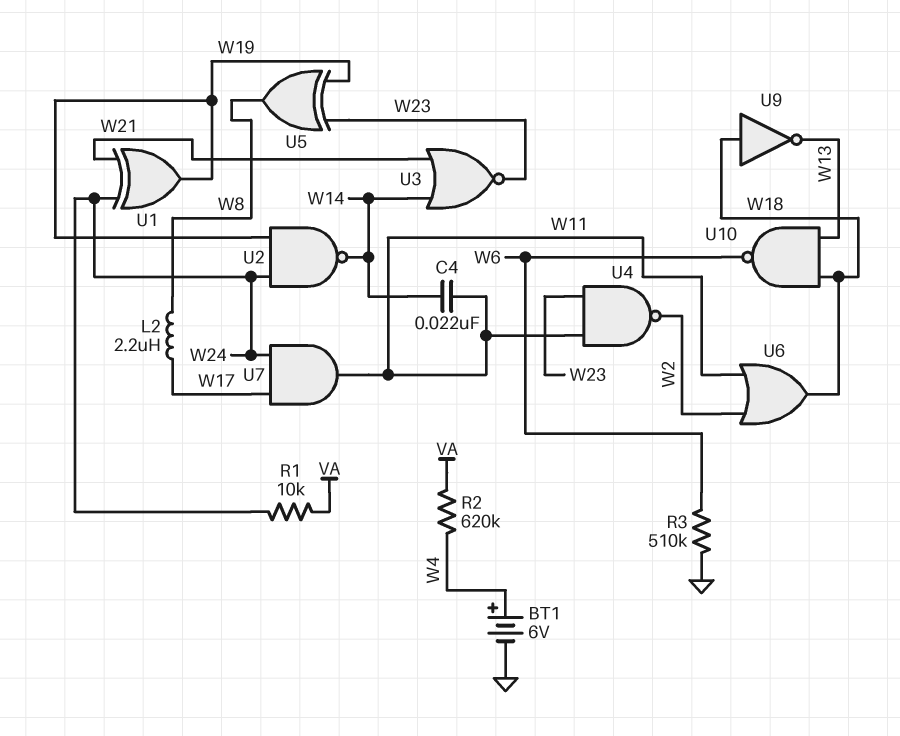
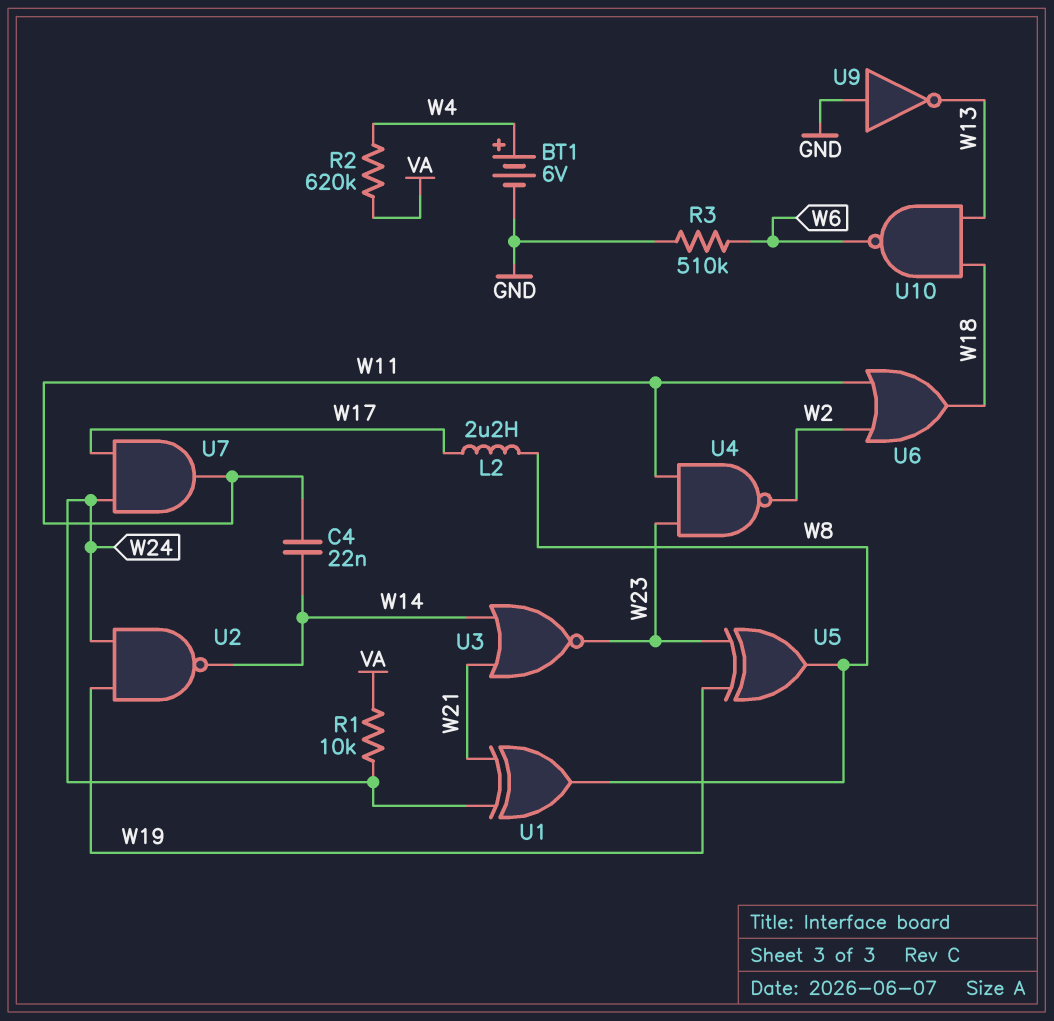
U1: XOR (in W21, in W24, out W19) -> XOR (in W21, in W24, out W8)
U9: NOT (in W18, out W13) -> NOT (in GND, out W13)

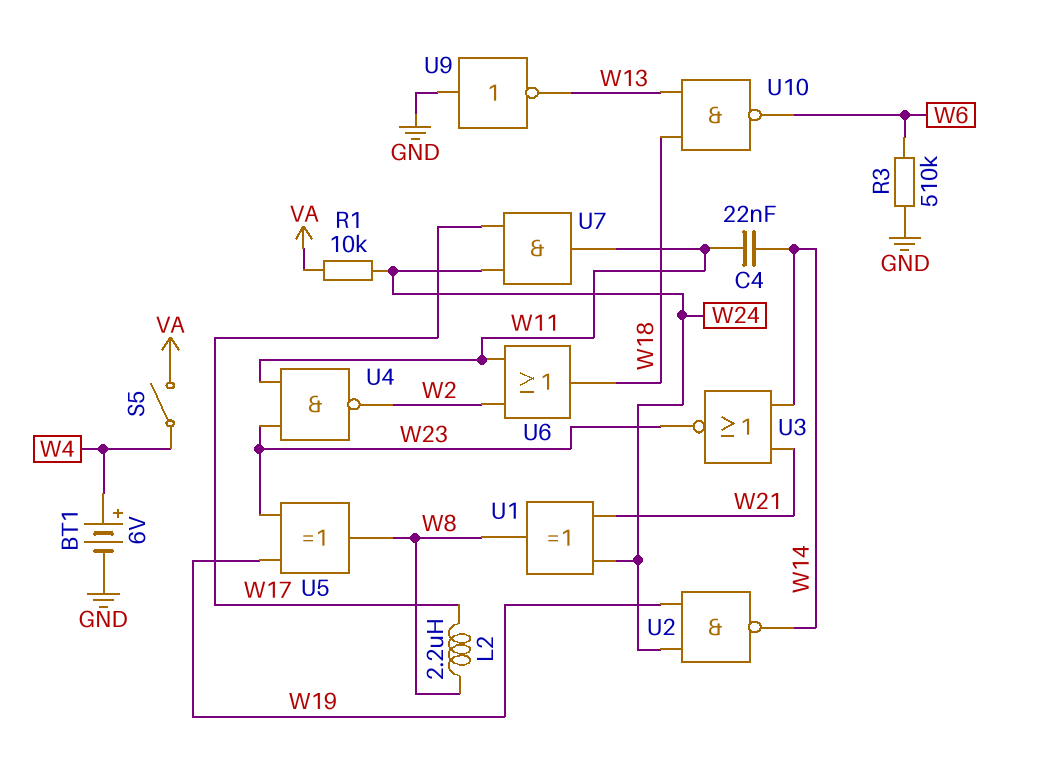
R2: 620k (VA, W4) -> none
S5: none -> switch (VA, W4)

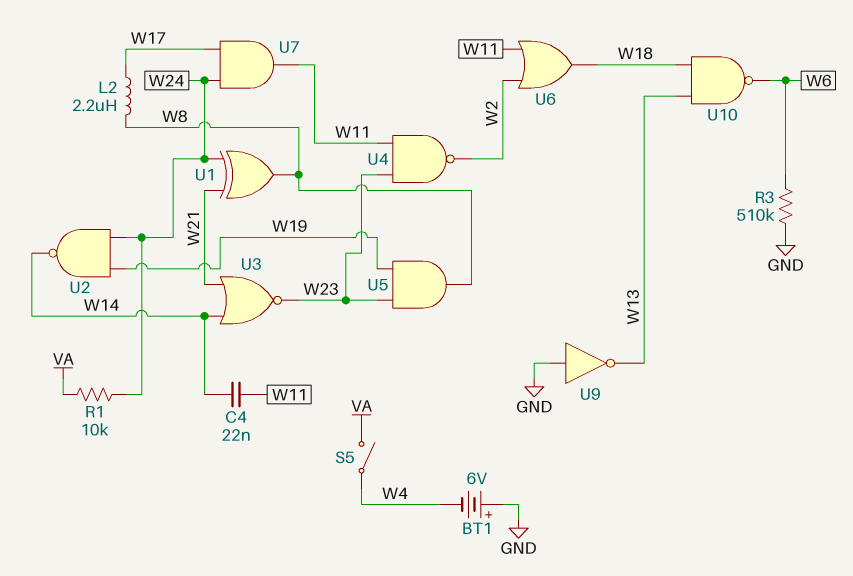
BT1: 6V (plus W4, minus GND) -> 6V (plus GND, minus W4)
U5: XOR (in W19, in W23, out W8) -> AND (in W19, in W23, out W8)

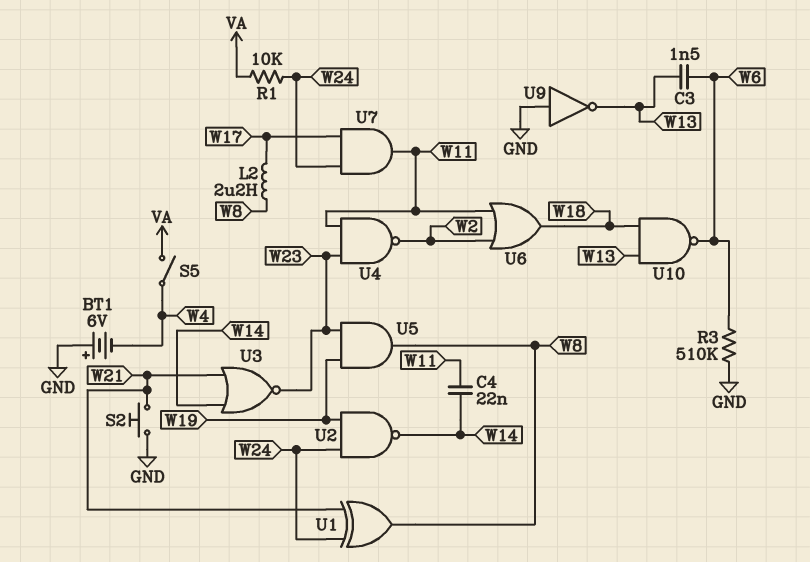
C3: none -> 1.5nF (W6, W13)
S2: none -> button (GND, W21)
━━━━━━━━━━
About this task> Would you reproduce each line of the material exactly, omitting the images?

Answer to this problem>
U1: XOR (in W21, in W24, out W19) -> XOR (in W21, in W24, out W8)
U9: NOT (in W18, out W13) -> NOT (in GND, out W13)

R2: 620k (VA, W4) -> none
S5: none -> switch (VA, W4)

BT1: 6V (plus W4, minus GND) -> 6V (plus GND, minus W4)
U5: XOR (in W19, in W23, out W8) -> AND (in W19, in W23, out W8)

C3: none -> 1.5nF (W6, W13)
S2: none -> button (GND, W21)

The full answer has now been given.